Print, exactly as written, the line containing "blue brush [282,164,374,224]" and every line after it, ending with the final line of the data below.

Top of Provided records

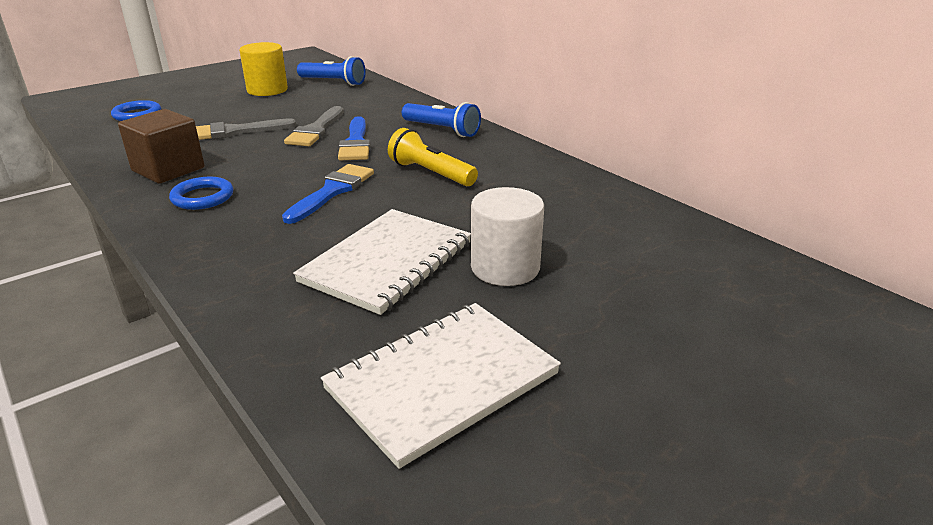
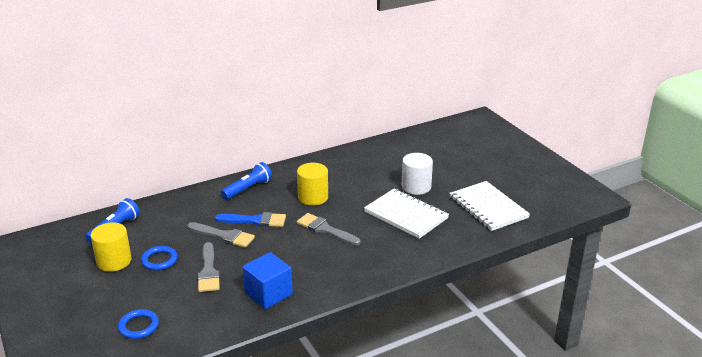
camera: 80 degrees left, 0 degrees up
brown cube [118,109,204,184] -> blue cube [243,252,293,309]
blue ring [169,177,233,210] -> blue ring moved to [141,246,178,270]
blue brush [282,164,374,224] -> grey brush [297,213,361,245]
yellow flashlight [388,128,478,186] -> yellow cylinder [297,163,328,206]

Bottom of Provided records

◆ **Your response**:
blue brush [282,164,374,224] -> grey brush [297,213,361,245]
yellow flashlight [388,128,478,186] -> yellow cylinder [297,163,328,206]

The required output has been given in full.